À faire
Pouvez-vous modifier le passage du matériel allant de la ligne qui contient « cyan L-shape: rotated 60 degrees clockwise » jusqu'à la fin du matériel en remplaçant « cross » par « star », sans rien changer d'autre ? Omettez les images dans votre réponse.

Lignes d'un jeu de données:

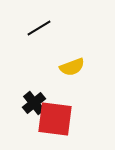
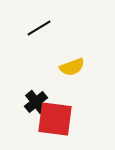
black cross: moved 2 px right, 1 px up
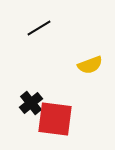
yellow semicircle: moved 18 px right, 2 px up
black cross: moved 5 px left, 1 px down
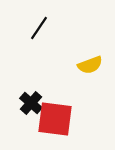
black line: rotated 25 degrees counterclockwise
black cross: rotated 10 degrees counterclockwise
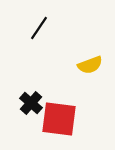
red square: moved 4 px right
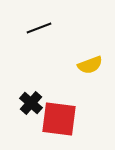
black line: rotated 35 degrees clockwise
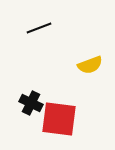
black cross: rotated 15 degrees counterclockwise
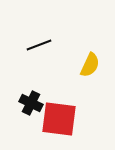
black line: moved 17 px down
yellow semicircle: rotated 45 degrees counterclockwise
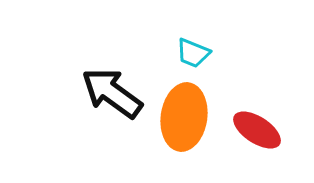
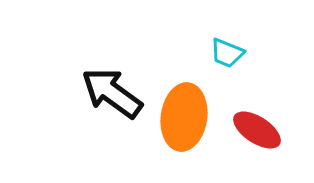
cyan trapezoid: moved 34 px right
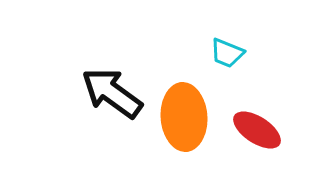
orange ellipse: rotated 12 degrees counterclockwise
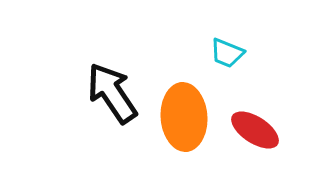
black arrow: rotated 20 degrees clockwise
red ellipse: moved 2 px left
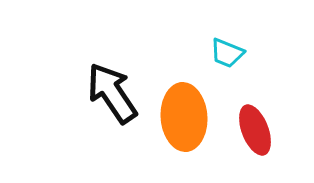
red ellipse: rotated 36 degrees clockwise
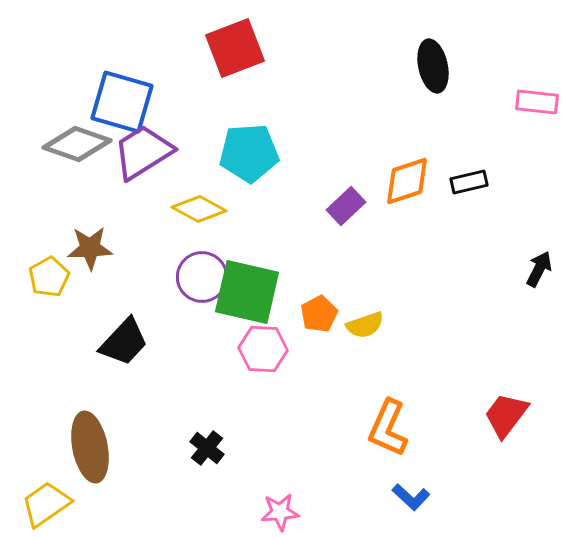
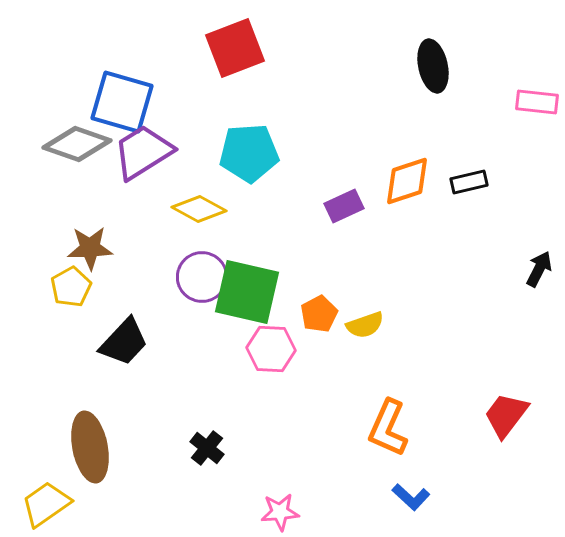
purple rectangle: moved 2 px left; rotated 18 degrees clockwise
yellow pentagon: moved 22 px right, 10 px down
pink hexagon: moved 8 px right
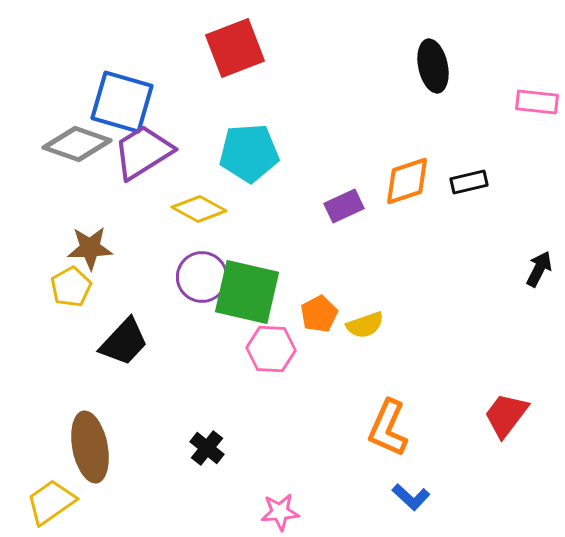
yellow trapezoid: moved 5 px right, 2 px up
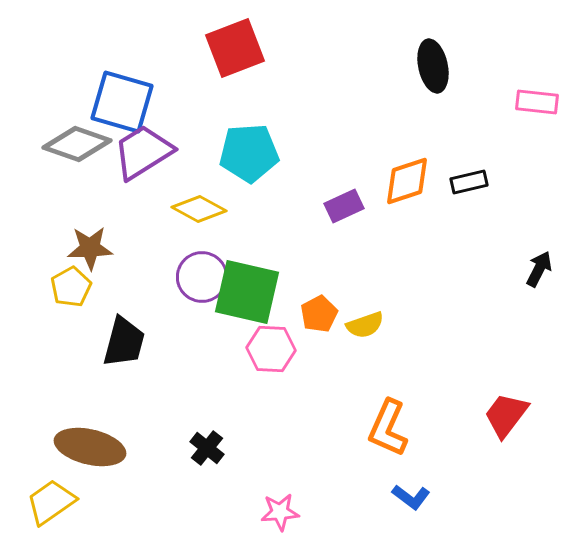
black trapezoid: rotated 28 degrees counterclockwise
brown ellipse: rotated 66 degrees counterclockwise
blue L-shape: rotated 6 degrees counterclockwise
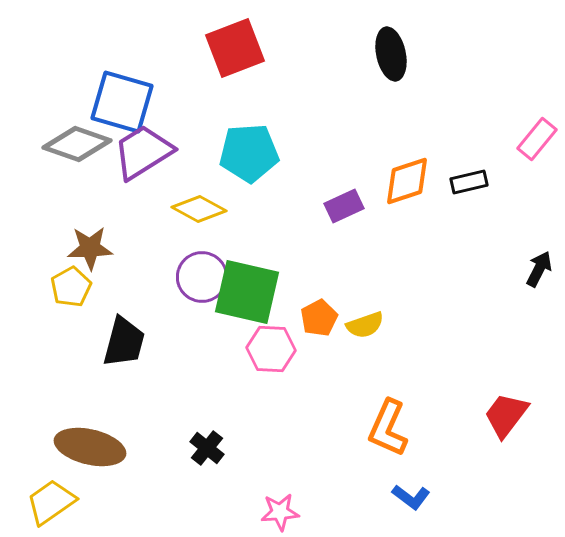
black ellipse: moved 42 px left, 12 px up
pink rectangle: moved 37 px down; rotated 57 degrees counterclockwise
orange pentagon: moved 4 px down
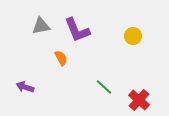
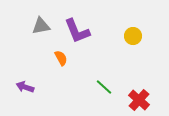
purple L-shape: moved 1 px down
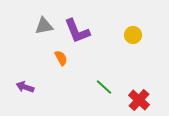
gray triangle: moved 3 px right
yellow circle: moved 1 px up
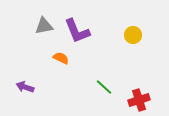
orange semicircle: rotated 35 degrees counterclockwise
red cross: rotated 30 degrees clockwise
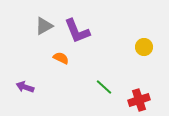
gray triangle: rotated 18 degrees counterclockwise
yellow circle: moved 11 px right, 12 px down
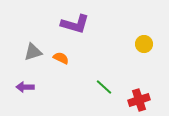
gray triangle: moved 11 px left, 26 px down; rotated 12 degrees clockwise
purple L-shape: moved 2 px left, 7 px up; rotated 52 degrees counterclockwise
yellow circle: moved 3 px up
purple arrow: rotated 18 degrees counterclockwise
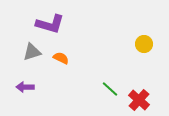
purple L-shape: moved 25 px left
gray triangle: moved 1 px left
green line: moved 6 px right, 2 px down
red cross: rotated 30 degrees counterclockwise
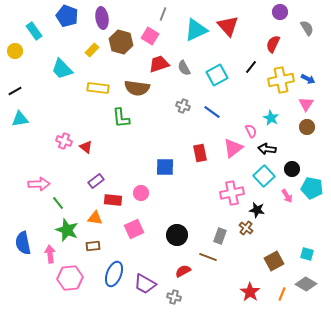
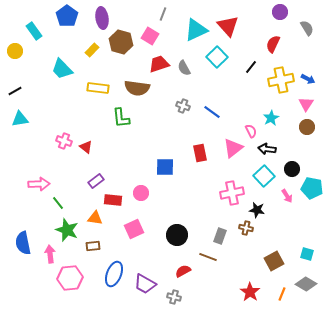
blue pentagon at (67, 16): rotated 15 degrees clockwise
cyan square at (217, 75): moved 18 px up; rotated 15 degrees counterclockwise
cyan star at (271, 118): rotated 14 degrees clockwise
brown cross at (246, 228): rotated 24 degrees counterclockwise
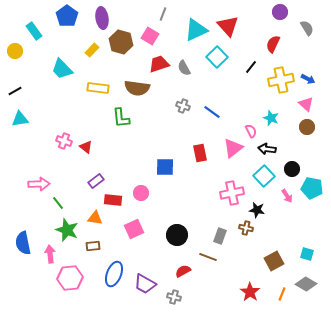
pink triangle at (306, 104): rotated 21 degrees counterclockwise
cyan star at (271, 118): rotated 21 degrees counterclockwise
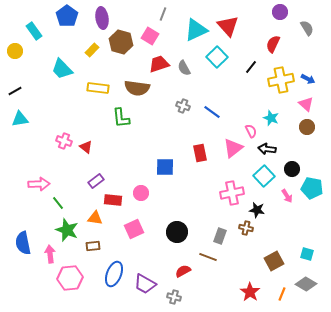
black circle at (177, 235): moved 3 px up
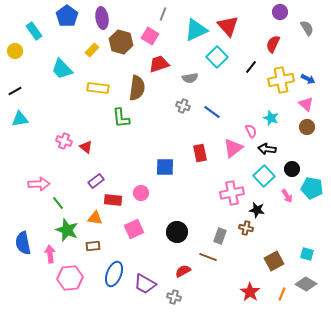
gray semicircle at (184, 68): moved 6 px right, 10 px down; rotated 70 degrees counterclockwise
brown semicircle at (137, 88): rotated 90 degrees counterclockwise
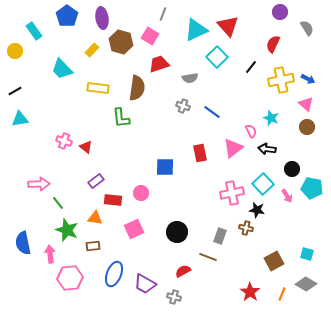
cyan square at (264, 176): moved 1 px left, 8 px down
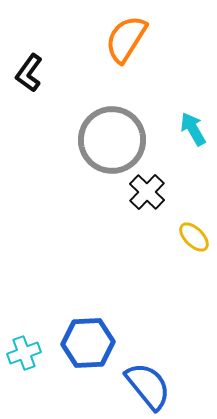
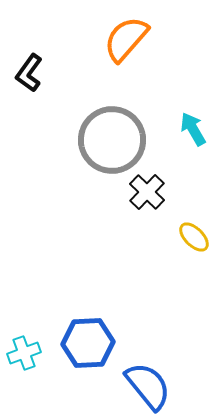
orange semicircle: rotated 9 degrees clockwise
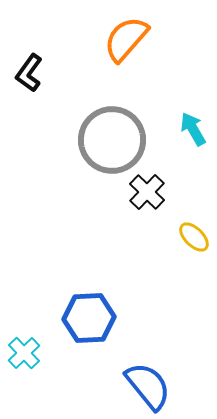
blue hexagon: moved 1 px right, 25 px up
cyan cross: rotated 24 degrees counterclockwise
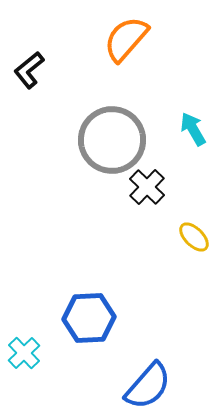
black L-shape: moved 3 px up; rotated 15 degrees clockwise
black cross: moved 5 px up
blue semicircle: rotated 80 degrees clockwise
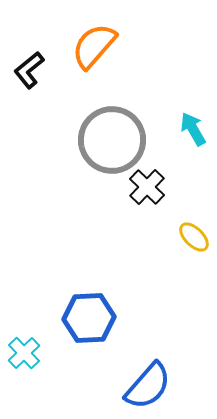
orange semicircle: moved 32 px left, 7 px down
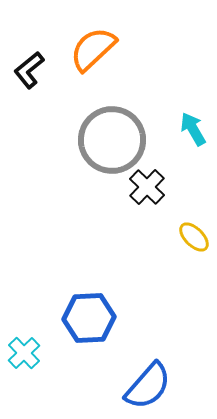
orange semicircle: moved 1 px left, 3 px down; rotated 6 degrees clockwise
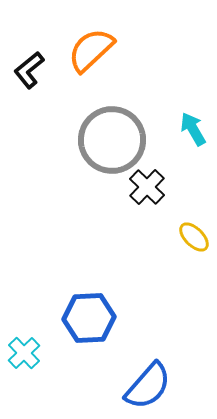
orange semicircle: moved 2 px left, 1 px down
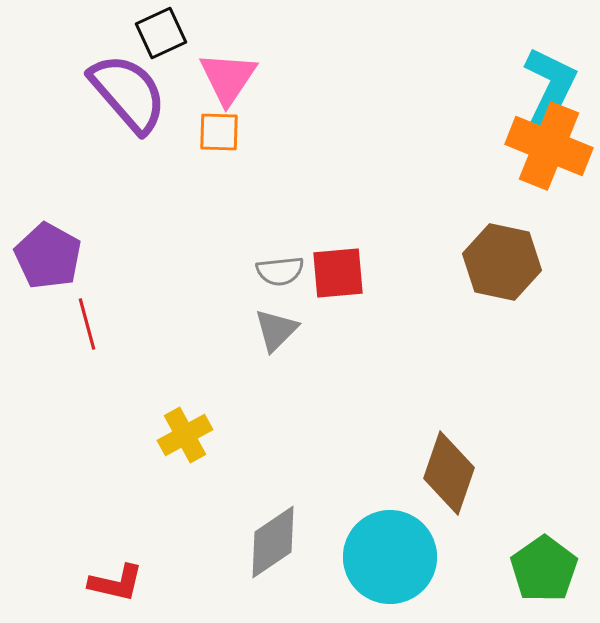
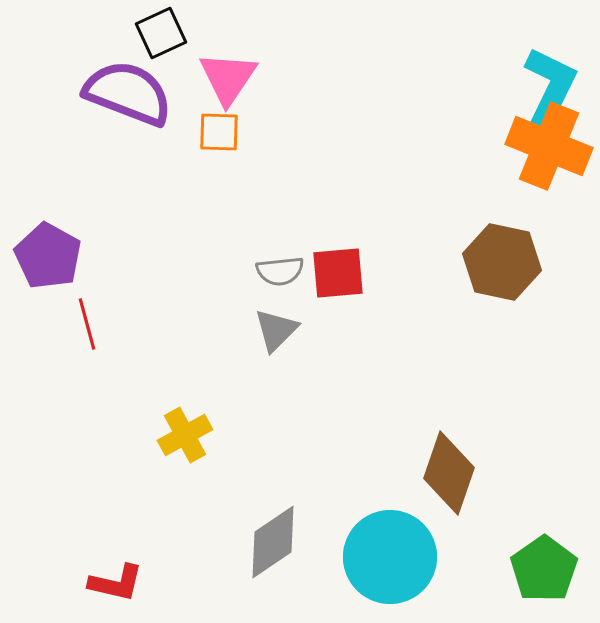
purple semicircle: rotated 28 degrees counterclockwise
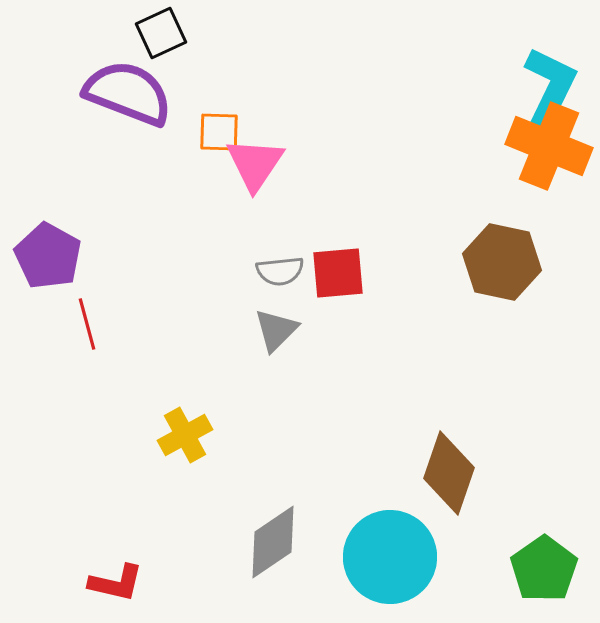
pink triangle: moved 27 px right, 86 px down
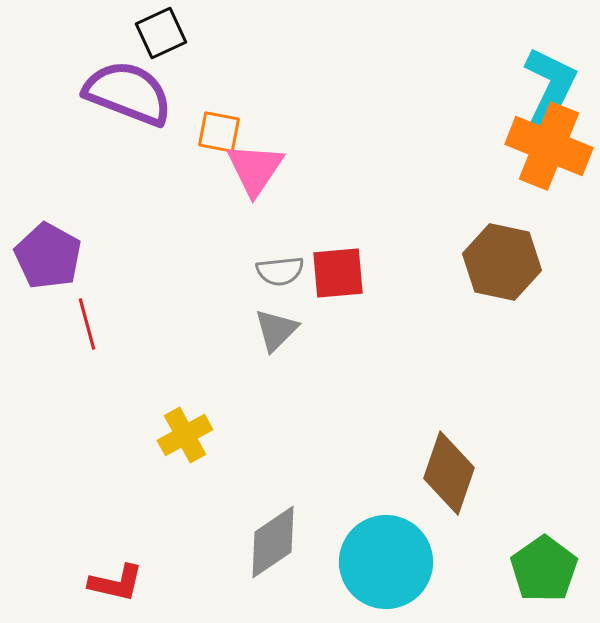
orange square: rotated 9 degrees clockwise
pink triangle: moved 5 px down
cyan circle: moved 4 px left, 5 px down
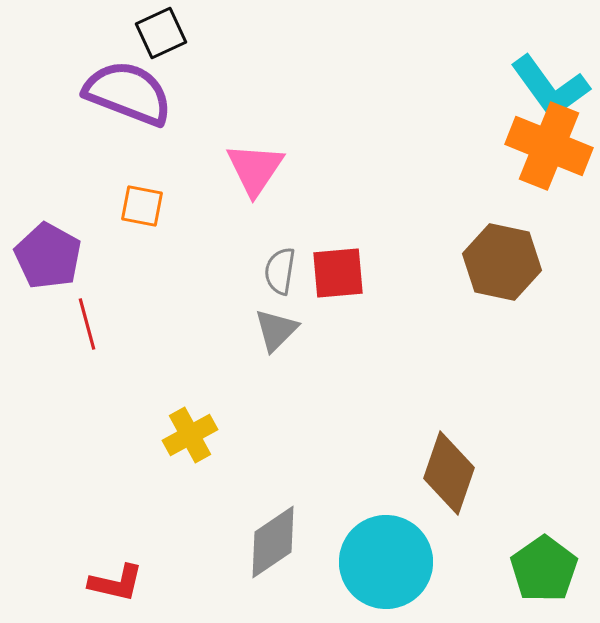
cyan L-shape: rotated 118 degrees clockwise
orange square: moved 77 px left, 74 px down
gray semicircle: rotated 105 degrees clockwise
yellow cross: moved 5 px right
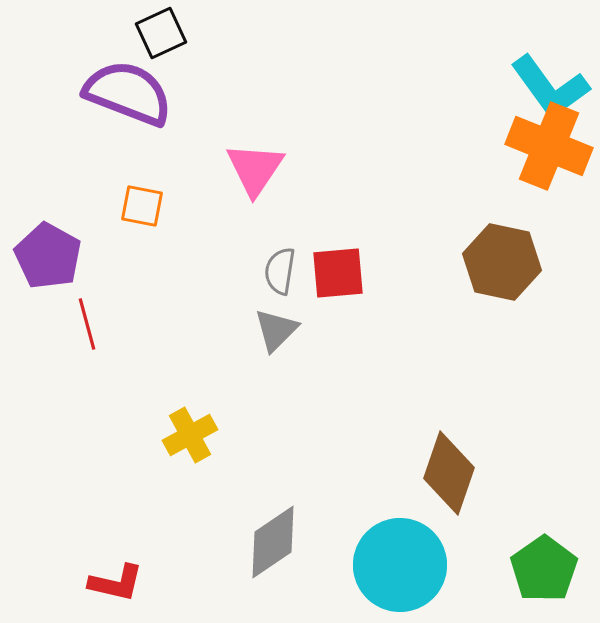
cyan circle: moved 14 px right, 3 px down
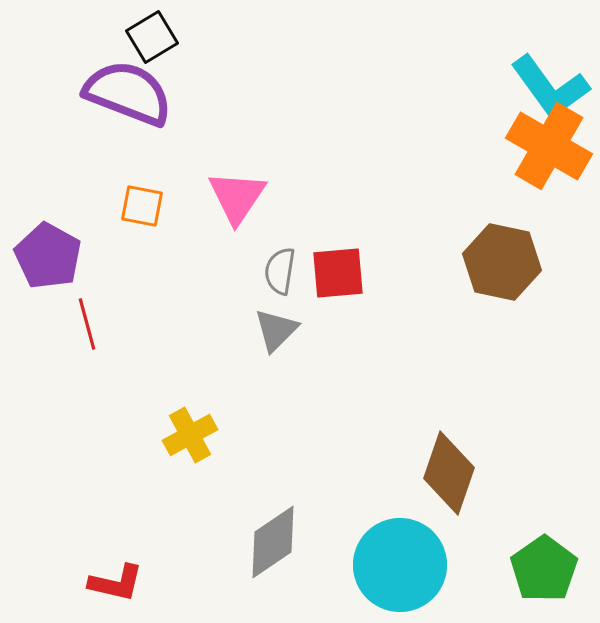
black square: moved 9 px left, 4 px down; rotated 6 degrees counterclockwise
orange cross: rotated 8 degrees clockwise
pink triangle: moved 18 px left, 28 px down
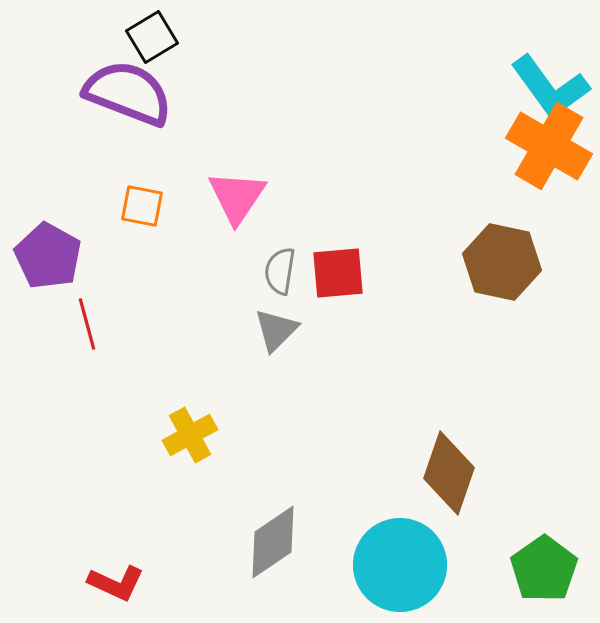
red L-shape: rotated 12 degrees clockwise
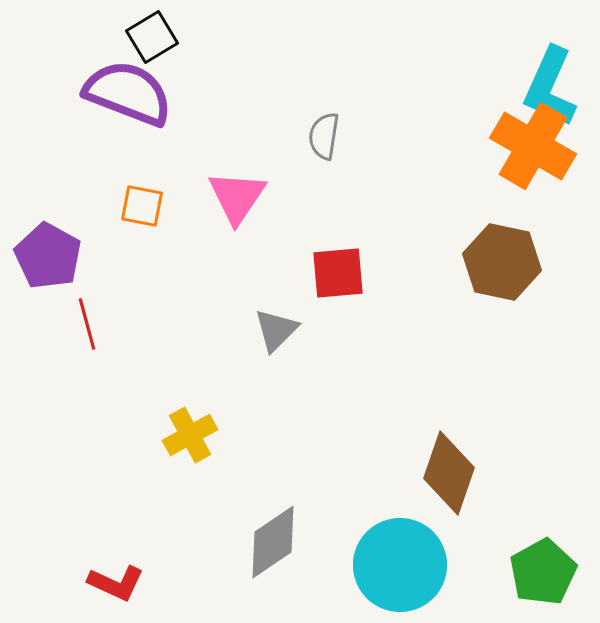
cyan L-shape: rotated 60 degrees clockwise
orange cross: moved 16 px left
gray semicircle: moved 44 px right, 135 px up
green pentagon: moved 1 px left, 3 px down; rotated 6 degrees clockwise
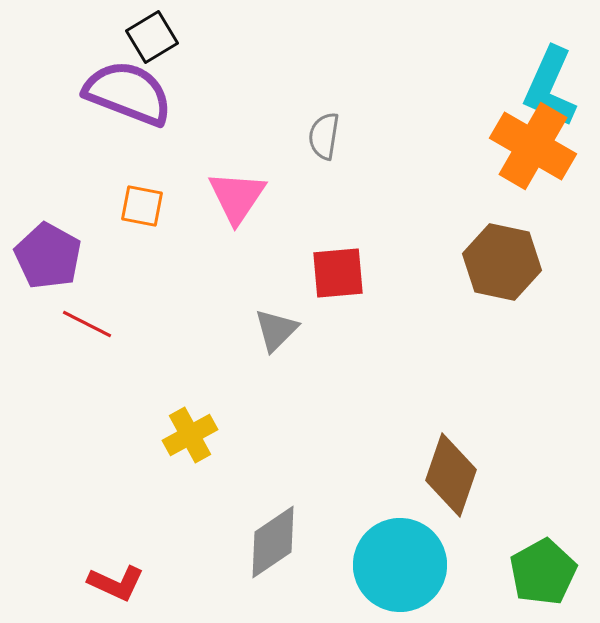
red line: rotated 48 degrees counterclockwise
brown diamond: moved 2 px right, 2 px down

Solution complète
cyan L-shape: rotated 60 degrees clockwise
orange star: moved 16 px left
gray semicircle: moved 44 px right, 135 px up
green pentagon: moved 1 px left, 3 px down; rotated 6 degrees clockwise
red line: rotated 48 degrees counterclockwise
brown diamond: moved 2 px right, 2 px down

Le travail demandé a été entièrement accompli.